■ **Problem details**:
Count the lines of the records below that contain the string "grace". Reply with the number alone.

━━━━━━

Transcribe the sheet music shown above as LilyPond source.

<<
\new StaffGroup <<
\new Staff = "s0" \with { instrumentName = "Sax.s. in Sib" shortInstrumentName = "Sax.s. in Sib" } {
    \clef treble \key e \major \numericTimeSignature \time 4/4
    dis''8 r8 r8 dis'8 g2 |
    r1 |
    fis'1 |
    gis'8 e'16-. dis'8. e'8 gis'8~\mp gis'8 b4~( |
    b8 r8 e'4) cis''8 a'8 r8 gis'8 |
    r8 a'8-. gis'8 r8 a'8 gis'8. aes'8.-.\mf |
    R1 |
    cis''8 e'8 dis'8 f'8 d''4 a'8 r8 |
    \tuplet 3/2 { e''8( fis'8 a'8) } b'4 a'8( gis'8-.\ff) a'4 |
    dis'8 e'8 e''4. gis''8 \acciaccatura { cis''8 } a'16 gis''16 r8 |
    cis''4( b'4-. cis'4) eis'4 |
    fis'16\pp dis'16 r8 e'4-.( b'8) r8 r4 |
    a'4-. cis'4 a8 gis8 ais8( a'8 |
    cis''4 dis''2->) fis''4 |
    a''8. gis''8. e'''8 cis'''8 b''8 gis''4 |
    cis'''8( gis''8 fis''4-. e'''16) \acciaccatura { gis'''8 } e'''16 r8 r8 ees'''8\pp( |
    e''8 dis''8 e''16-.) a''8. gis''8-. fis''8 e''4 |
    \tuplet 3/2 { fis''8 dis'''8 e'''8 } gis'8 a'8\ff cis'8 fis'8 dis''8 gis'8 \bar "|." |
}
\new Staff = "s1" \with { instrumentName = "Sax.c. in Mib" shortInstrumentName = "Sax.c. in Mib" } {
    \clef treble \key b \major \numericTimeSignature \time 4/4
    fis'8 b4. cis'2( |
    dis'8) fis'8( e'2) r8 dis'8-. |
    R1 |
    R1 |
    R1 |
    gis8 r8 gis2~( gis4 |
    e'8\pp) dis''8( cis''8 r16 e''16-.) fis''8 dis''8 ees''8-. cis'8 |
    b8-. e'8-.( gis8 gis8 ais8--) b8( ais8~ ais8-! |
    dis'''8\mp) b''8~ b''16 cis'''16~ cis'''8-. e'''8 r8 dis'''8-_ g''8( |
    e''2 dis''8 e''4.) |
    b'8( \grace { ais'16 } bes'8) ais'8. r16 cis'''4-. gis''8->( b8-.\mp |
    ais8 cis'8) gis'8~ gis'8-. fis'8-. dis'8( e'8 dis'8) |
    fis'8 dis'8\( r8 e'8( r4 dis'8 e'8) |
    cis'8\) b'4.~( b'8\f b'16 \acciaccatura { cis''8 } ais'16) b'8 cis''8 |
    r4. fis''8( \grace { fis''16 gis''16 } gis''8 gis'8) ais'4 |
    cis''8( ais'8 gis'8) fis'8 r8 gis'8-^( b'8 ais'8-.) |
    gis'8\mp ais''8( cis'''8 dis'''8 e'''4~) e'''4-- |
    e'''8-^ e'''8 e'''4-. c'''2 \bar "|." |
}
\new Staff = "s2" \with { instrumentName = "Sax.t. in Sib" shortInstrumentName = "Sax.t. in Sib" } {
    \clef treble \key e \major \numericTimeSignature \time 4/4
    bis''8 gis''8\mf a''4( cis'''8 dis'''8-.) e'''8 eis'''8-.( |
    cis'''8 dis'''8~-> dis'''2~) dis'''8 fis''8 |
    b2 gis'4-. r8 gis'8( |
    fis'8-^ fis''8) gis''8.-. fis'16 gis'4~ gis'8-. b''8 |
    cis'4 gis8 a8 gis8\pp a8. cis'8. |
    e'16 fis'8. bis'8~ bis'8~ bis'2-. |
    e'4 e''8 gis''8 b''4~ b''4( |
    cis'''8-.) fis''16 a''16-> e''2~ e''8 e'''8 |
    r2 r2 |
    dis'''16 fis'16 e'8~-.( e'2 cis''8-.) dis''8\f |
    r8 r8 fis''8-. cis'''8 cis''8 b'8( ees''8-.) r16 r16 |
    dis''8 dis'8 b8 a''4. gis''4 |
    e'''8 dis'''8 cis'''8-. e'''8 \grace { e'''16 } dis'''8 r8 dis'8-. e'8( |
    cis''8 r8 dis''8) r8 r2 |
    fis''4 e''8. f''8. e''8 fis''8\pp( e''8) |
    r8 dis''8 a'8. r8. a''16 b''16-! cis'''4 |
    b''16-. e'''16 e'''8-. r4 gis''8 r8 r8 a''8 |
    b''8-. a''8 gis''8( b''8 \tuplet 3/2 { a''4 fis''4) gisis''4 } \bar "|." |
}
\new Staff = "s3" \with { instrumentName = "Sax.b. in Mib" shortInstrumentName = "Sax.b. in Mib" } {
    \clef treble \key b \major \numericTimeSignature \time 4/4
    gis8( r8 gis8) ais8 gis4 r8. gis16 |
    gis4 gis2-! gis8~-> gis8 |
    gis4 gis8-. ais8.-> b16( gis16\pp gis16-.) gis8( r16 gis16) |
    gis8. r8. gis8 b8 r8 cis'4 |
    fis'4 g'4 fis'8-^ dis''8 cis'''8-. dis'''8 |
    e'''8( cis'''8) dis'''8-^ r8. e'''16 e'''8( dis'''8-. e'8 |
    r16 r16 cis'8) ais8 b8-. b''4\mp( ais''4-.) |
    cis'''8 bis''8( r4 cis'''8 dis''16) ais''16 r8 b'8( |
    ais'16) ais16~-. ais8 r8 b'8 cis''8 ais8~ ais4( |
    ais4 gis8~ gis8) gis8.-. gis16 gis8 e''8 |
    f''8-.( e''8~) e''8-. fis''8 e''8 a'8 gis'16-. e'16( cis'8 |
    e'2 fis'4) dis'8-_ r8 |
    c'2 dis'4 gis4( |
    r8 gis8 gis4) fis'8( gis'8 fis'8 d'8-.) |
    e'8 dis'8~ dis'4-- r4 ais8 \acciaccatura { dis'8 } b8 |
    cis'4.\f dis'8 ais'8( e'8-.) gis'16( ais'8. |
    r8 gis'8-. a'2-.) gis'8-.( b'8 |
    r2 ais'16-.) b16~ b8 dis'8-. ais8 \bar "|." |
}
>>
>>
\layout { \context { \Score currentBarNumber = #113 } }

━━━━━━

■ **Written answer**:
3